__Task instructions__.
In the entries below, find every line with the string "AOUT" and copy it.

__Exercise data__.
───

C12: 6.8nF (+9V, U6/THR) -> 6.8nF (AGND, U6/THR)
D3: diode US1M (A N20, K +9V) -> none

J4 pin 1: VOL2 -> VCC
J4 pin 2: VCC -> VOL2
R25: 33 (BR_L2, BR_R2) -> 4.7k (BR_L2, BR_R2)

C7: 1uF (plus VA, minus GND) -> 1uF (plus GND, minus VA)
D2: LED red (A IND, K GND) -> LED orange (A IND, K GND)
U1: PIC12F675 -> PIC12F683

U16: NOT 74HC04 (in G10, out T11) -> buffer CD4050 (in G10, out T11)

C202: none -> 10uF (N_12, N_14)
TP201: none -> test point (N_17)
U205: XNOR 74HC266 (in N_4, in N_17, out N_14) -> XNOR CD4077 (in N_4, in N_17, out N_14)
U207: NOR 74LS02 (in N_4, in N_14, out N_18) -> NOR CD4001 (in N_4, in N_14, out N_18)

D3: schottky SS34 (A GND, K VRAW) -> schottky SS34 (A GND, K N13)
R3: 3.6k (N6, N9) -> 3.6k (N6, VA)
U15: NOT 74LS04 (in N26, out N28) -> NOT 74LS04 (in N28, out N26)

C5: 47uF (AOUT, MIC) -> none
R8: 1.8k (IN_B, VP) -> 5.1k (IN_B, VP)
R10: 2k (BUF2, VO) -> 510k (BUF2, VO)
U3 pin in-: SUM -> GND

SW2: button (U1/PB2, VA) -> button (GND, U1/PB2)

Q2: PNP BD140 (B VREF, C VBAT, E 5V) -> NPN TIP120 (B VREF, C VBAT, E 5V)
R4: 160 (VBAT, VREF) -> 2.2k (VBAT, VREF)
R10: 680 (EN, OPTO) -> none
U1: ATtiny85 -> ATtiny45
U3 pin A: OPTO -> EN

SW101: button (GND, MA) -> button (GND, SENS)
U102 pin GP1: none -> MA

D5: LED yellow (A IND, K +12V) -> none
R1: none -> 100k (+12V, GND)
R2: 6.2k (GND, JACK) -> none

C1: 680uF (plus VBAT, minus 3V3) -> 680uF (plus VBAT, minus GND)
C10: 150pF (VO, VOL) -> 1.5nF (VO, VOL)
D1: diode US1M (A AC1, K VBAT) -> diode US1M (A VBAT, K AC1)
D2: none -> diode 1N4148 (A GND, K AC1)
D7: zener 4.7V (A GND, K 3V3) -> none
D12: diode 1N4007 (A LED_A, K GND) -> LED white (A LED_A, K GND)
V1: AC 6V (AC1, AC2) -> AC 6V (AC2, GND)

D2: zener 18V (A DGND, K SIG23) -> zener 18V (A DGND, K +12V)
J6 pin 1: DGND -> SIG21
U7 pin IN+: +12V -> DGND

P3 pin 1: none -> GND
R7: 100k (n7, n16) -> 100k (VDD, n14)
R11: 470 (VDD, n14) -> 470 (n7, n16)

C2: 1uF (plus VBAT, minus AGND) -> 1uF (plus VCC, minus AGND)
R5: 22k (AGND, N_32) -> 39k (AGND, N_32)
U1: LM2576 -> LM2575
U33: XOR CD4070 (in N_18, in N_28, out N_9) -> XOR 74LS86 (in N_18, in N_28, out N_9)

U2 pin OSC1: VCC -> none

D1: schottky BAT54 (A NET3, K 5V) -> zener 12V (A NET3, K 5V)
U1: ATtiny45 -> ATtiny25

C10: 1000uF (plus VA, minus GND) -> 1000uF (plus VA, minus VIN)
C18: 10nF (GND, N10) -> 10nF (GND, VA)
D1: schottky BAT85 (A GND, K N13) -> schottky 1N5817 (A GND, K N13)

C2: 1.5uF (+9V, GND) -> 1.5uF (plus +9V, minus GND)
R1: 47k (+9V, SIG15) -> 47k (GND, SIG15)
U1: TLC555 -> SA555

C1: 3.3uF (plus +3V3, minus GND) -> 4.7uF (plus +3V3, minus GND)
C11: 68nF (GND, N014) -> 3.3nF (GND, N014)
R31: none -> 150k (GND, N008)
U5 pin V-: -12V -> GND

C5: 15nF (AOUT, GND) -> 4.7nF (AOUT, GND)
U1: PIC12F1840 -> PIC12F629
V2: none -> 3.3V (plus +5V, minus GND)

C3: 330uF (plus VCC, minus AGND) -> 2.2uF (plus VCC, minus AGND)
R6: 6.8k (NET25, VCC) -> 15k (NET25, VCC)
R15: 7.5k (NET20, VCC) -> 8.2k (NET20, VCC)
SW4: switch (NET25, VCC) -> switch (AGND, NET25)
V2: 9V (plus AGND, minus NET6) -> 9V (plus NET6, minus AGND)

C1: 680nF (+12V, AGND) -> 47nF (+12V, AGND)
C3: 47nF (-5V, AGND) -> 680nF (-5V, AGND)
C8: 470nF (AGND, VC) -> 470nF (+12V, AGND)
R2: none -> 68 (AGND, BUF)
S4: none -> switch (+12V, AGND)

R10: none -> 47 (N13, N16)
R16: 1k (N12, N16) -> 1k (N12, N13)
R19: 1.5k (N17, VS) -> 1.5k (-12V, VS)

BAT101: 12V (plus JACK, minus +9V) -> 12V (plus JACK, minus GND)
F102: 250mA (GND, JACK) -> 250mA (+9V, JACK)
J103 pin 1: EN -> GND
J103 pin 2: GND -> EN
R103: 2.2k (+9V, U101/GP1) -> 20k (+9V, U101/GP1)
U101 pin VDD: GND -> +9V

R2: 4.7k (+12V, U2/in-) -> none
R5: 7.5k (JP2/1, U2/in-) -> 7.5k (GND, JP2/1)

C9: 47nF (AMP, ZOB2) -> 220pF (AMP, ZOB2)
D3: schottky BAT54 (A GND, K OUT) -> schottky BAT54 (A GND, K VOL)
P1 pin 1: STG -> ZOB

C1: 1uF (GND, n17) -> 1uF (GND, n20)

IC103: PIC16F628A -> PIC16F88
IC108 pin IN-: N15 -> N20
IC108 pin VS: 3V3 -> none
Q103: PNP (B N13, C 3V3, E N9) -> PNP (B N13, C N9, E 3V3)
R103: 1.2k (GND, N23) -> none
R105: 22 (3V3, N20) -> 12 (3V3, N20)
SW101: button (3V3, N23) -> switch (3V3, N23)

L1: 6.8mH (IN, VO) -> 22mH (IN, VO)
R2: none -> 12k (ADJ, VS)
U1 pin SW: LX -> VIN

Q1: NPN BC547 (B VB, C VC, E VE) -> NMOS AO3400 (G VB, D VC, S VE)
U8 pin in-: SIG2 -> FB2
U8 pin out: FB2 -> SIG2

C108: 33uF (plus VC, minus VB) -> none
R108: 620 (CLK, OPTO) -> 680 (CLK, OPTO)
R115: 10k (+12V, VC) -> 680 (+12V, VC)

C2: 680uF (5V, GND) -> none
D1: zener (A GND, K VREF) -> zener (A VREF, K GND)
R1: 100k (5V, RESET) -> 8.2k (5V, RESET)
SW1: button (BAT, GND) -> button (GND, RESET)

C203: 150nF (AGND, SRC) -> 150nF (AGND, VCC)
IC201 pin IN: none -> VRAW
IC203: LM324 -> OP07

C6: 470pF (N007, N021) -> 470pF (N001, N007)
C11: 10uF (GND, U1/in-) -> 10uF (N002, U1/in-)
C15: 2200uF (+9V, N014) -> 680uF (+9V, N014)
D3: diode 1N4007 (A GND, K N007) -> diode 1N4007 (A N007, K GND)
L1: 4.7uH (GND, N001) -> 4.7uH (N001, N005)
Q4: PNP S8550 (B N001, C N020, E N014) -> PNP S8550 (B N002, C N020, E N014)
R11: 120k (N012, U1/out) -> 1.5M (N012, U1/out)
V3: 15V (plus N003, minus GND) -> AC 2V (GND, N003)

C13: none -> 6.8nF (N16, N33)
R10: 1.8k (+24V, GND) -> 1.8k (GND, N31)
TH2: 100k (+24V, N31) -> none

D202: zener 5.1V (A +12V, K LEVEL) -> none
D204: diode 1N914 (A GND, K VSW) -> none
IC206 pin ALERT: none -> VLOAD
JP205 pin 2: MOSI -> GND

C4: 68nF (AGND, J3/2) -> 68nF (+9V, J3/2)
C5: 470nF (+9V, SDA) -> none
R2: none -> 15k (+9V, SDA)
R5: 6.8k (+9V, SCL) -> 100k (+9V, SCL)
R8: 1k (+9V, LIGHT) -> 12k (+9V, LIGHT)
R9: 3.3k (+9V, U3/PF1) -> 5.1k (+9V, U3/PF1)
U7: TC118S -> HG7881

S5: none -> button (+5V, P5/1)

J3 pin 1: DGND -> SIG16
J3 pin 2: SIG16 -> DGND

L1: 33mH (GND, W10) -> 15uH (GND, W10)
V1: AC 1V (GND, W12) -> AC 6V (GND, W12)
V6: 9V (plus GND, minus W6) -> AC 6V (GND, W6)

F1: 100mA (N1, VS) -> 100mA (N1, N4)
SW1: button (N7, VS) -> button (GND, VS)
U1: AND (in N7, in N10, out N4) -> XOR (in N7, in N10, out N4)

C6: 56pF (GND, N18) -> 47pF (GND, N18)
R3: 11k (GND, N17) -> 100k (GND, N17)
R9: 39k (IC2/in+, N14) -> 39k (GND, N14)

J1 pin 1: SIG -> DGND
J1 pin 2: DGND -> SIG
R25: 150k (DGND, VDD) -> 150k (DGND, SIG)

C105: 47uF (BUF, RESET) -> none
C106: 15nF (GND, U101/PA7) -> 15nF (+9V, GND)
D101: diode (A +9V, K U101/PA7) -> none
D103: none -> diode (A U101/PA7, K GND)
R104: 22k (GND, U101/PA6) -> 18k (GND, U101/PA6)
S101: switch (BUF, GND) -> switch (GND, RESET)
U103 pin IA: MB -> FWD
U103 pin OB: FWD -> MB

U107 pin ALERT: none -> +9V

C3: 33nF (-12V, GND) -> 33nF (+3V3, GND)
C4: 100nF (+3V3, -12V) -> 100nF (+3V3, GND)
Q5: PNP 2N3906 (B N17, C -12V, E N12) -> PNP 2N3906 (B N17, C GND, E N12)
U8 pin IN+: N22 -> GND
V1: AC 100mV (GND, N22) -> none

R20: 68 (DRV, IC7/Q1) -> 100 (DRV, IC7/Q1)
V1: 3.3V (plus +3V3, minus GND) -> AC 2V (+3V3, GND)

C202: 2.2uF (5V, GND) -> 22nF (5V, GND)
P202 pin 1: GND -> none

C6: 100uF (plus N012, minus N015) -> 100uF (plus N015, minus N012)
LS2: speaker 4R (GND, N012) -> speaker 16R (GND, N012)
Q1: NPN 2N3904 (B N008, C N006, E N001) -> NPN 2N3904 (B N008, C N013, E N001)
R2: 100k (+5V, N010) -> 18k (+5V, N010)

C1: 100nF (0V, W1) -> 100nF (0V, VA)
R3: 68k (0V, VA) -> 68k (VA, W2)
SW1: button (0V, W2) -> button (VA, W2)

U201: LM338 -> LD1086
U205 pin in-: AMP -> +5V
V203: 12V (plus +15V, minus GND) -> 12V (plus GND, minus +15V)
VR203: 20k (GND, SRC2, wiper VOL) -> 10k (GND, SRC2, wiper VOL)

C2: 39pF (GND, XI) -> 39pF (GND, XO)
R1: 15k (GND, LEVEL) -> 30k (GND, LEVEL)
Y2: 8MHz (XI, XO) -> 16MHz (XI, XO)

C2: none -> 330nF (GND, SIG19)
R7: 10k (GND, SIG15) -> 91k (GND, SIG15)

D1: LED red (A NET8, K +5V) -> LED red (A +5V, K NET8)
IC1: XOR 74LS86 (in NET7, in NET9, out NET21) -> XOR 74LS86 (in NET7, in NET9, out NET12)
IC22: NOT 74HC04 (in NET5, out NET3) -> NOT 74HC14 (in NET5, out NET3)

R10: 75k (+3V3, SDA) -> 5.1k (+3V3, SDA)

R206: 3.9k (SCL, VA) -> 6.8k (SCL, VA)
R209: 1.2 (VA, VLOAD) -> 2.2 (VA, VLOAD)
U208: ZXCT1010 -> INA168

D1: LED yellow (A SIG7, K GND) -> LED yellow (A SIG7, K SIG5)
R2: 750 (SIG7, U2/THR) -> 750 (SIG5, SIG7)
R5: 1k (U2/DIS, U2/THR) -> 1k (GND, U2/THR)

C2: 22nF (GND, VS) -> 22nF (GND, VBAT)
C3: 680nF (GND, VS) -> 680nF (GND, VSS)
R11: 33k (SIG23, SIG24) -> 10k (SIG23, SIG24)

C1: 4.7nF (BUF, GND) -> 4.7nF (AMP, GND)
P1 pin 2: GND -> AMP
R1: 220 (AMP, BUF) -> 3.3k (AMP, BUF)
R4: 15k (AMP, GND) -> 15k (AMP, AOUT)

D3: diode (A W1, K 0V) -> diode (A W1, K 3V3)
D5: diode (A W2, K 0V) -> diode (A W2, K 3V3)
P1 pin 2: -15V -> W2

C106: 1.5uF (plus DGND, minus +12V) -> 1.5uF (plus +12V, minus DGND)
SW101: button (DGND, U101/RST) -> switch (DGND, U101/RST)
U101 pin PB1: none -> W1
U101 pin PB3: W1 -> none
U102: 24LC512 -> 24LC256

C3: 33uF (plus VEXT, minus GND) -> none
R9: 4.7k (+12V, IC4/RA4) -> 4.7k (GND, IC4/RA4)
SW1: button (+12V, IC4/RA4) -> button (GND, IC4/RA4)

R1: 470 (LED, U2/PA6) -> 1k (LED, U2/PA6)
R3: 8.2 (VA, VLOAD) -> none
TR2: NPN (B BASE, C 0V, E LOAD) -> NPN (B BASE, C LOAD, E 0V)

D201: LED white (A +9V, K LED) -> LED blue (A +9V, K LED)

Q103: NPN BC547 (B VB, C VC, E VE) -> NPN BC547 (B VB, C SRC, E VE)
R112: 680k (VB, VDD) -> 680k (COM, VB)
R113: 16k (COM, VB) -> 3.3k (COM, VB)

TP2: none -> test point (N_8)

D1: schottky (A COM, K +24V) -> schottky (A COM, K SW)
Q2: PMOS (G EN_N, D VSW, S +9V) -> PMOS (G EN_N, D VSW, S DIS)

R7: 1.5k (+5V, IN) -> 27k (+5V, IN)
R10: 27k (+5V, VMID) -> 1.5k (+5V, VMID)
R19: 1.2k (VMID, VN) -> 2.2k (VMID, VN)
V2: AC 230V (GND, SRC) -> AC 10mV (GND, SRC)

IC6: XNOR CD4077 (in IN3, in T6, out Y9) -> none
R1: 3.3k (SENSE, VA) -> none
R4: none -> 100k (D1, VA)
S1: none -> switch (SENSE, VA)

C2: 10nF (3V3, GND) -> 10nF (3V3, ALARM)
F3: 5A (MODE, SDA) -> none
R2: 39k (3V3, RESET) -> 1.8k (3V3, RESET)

───

__Answer to the problem__.
C5: 47uF (AOUT, MIC) -> none
C5: 15nF (AOUT, GND) -> 4.7nF (AOUT, GND)
R4: 15k (AMP, GND) -> 15k (AMP, AOUT)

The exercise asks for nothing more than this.